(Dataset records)
%%

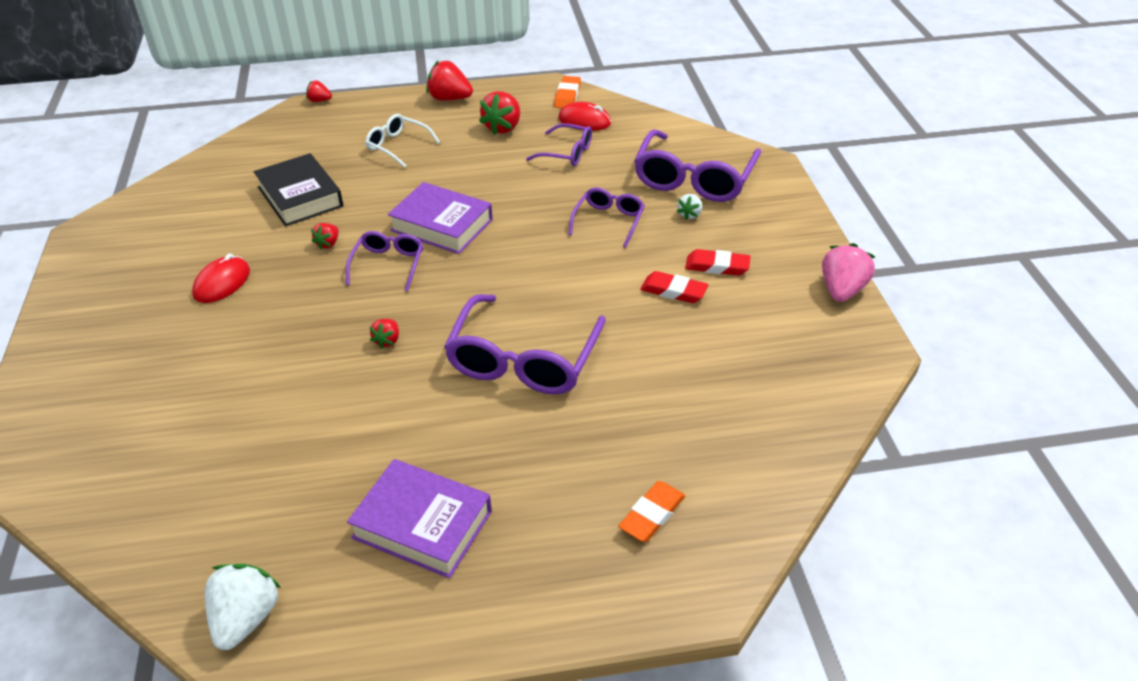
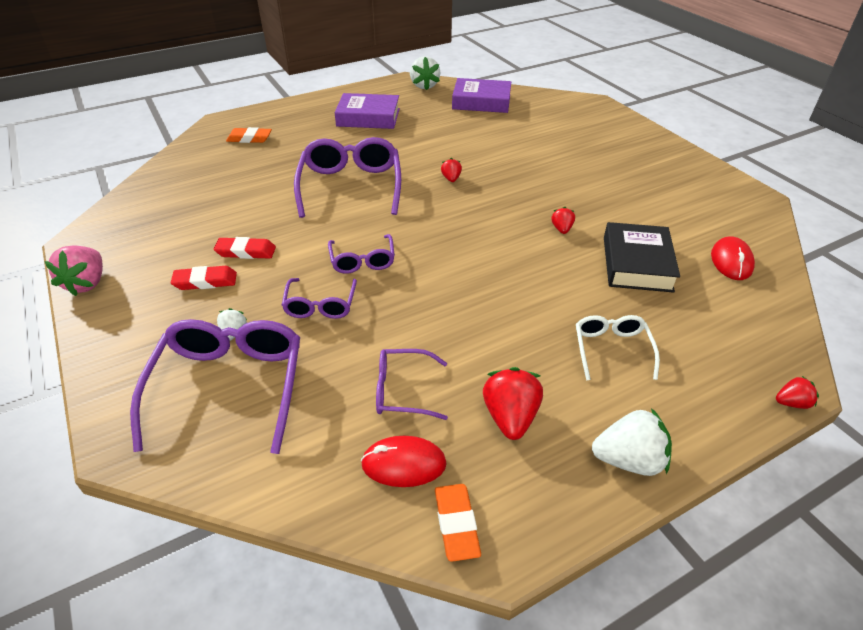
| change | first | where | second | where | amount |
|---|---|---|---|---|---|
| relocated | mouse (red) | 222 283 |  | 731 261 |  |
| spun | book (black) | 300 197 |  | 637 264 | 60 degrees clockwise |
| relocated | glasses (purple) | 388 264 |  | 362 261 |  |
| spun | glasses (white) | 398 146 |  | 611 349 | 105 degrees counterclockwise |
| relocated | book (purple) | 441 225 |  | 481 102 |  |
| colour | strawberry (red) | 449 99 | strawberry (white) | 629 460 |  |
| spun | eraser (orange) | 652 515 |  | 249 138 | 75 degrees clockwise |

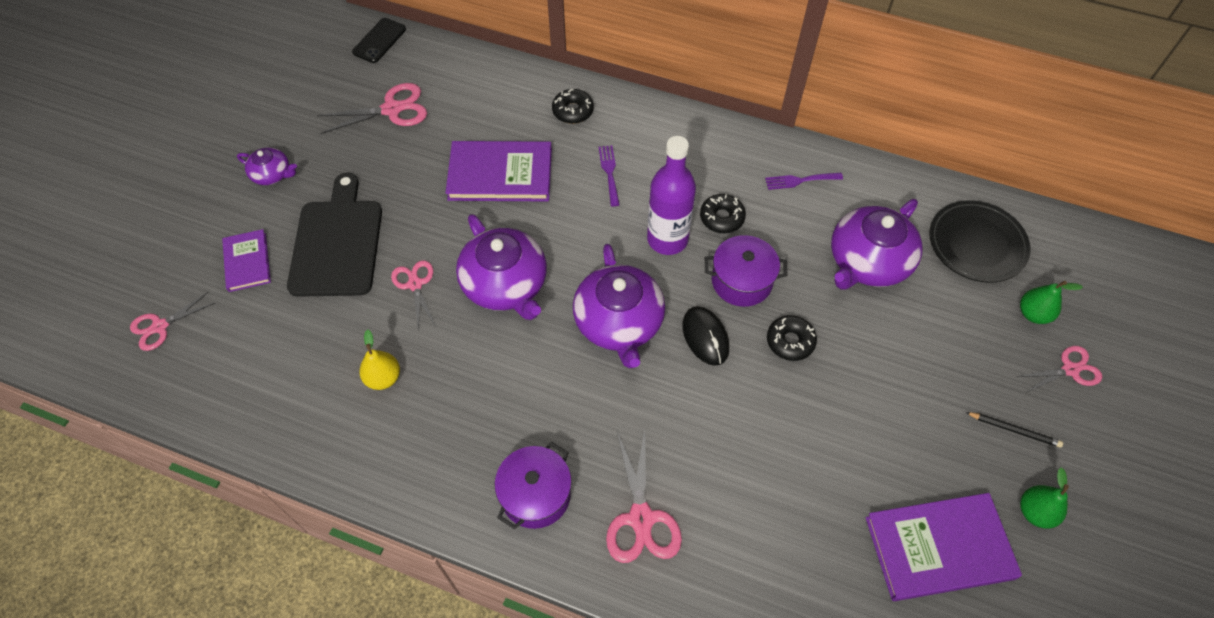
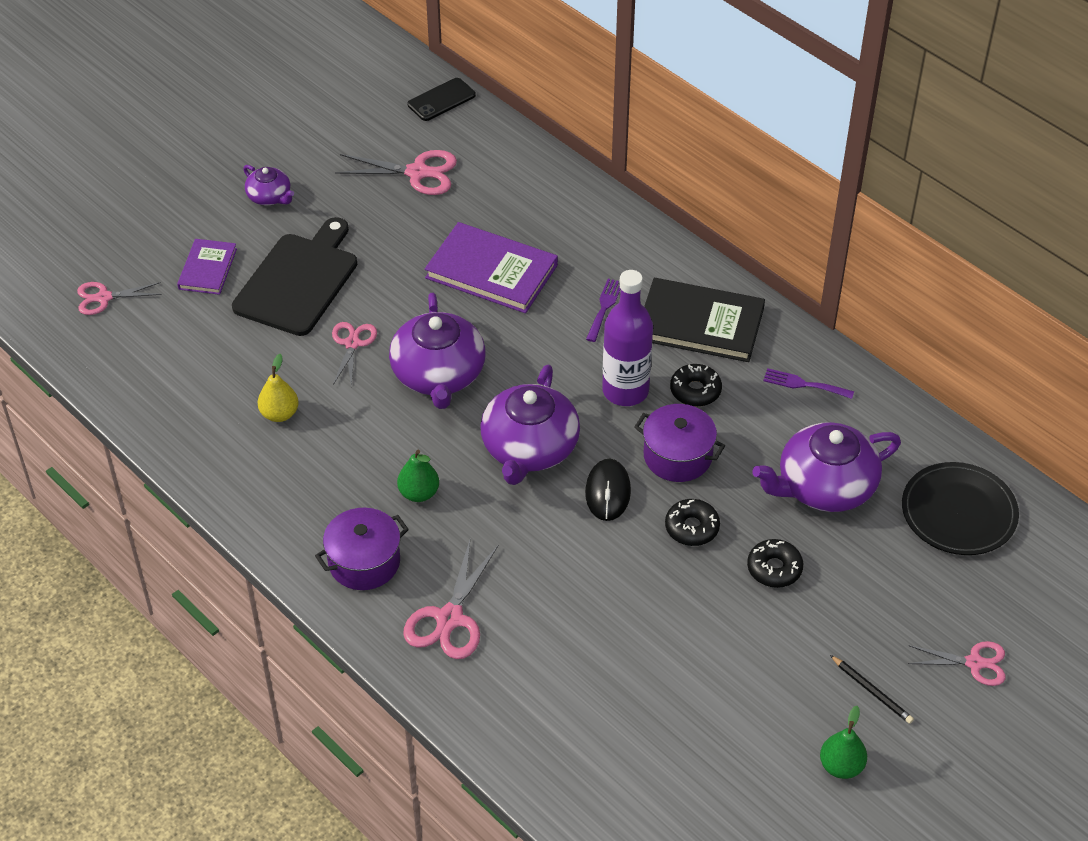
| change | first | where | second | where | amount |
|---|---|---|---|---|---|
| relocated | donut (black) | 573 111 |  | 774 568 |  |
| missing | book (purple) | 939 548 |  |  |  |
| relocated | pear (green) | 1033 314 |  | 419 493 |  |
| appeared |  |  | book (black) | 700 324 |  |

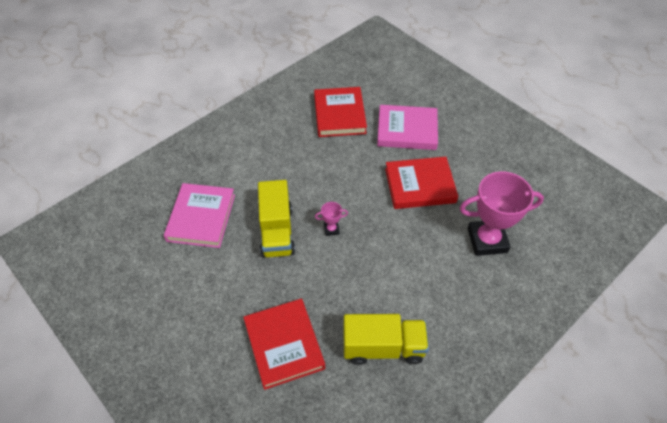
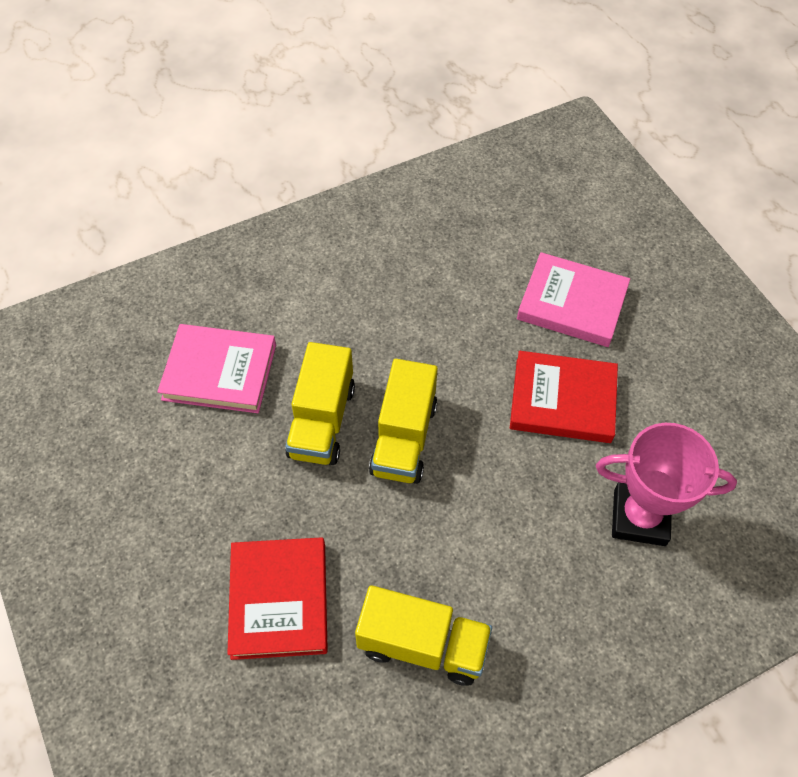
| change | first | where | second | where | amount |
|---|---|---|---|---|---|
| spun | book (pink) | 201 217 |  | 219 372 | 75 degrees clockwise |
| missing | book (red) | 339 115 |  |  |  |
| exchanged | trophy (pink) | 331 229 | truck (yellow) | 404 438 |  |

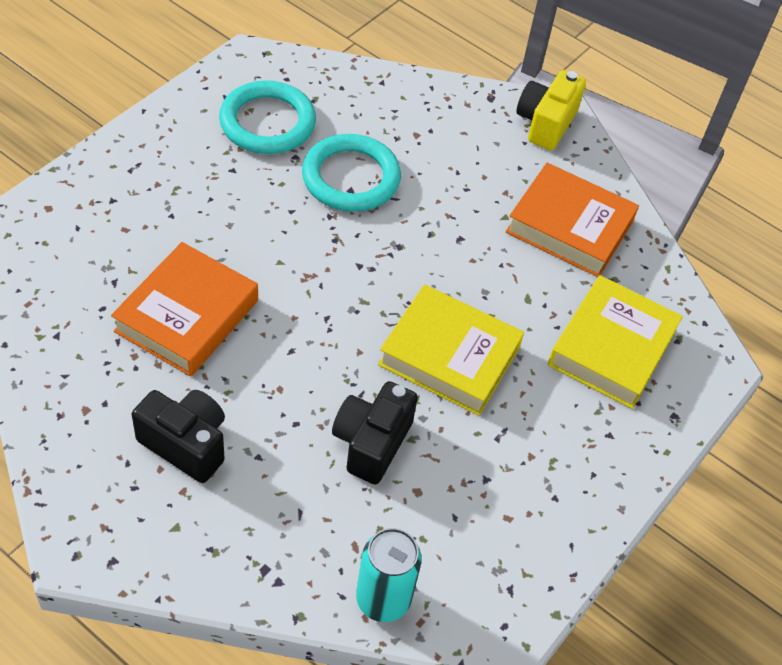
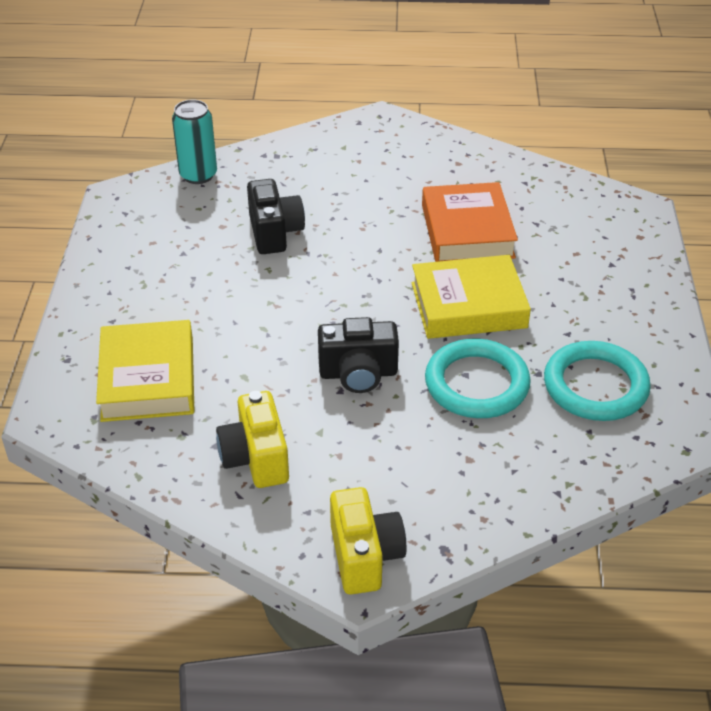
| change | first | where | second | where | amount |
|---|---|---|---|---|---|
| relocated | camera (black) | 186 444 |  | 358 374 |  |
| relocated | book (yellow) | 449 356 |  | 468 305 |  |
| exchanged | book (orange) | 569 227 | camera (yellow) | 256 458 |  |

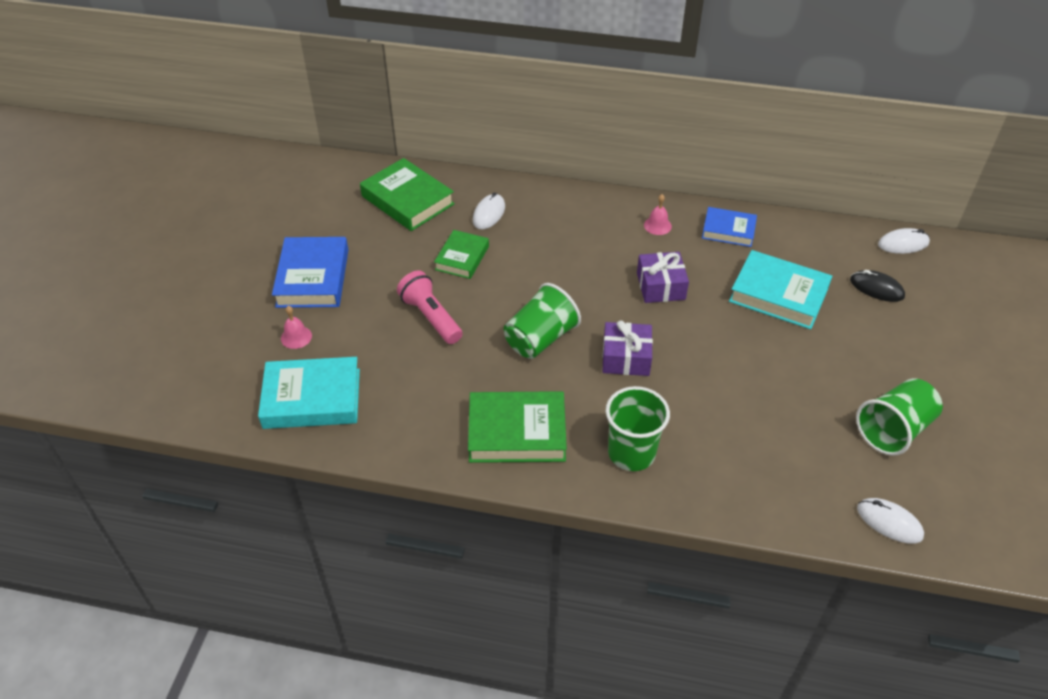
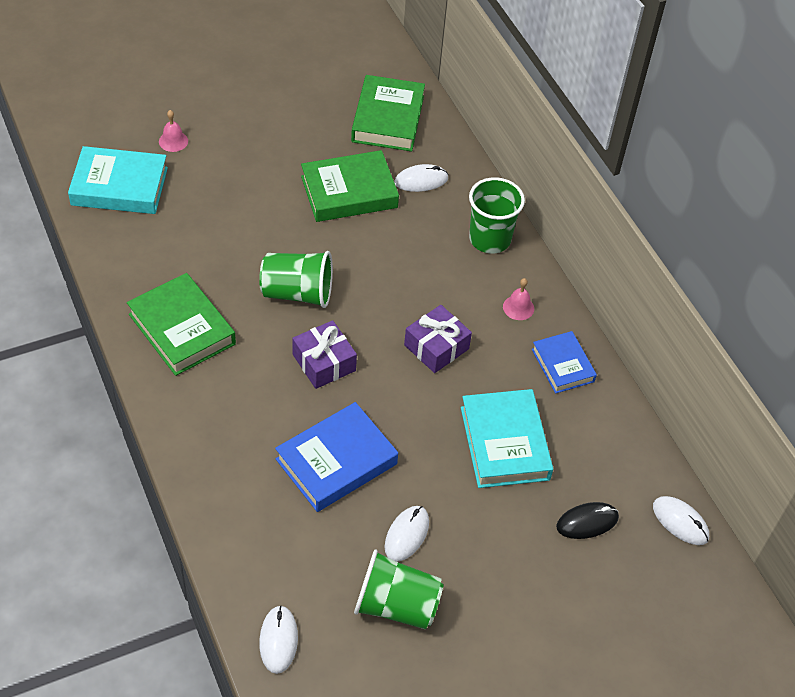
| change | first | where | second | where | amount |
|---|---|---|---|---|---|
| spun | book (turquoise) | 312 399 |  | 119 186 | 45 degrees counterclockwise |
| relocated | book (blue) | 313 278 |  | 336 462 |  |
| missing | flashlight (pink) | 431 317 |  |  |  |
| size | book (green) | 462 258 |  | 349 192 | x1.60 |
| relocated | cup (green) | 631 453 |  | 489 239 |  |
| spun | mouse (black) | 876 288 |  | 587 522 | 75 degrees clockwise |
| appeared |  |  | mouse (white) | 407 534 |  |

%%

WHAT IS NEEDED ▸ Return word for word the lines above from the line with "105 degrees counterclockwise |" to the line with "colour | strawberry", including both and leaving out all others.

SOLUTION FOR THIS PROBLEM ▸
| spun | glasses (white) | 398 146 |  | 611 349 | 105 degrees counterclockwise |
| relocated | book (purple) | 441 225 |  | 481 102 |  |
| colour | strawberry (red) | 449 99 | strawberry (white) | 629 460 |  |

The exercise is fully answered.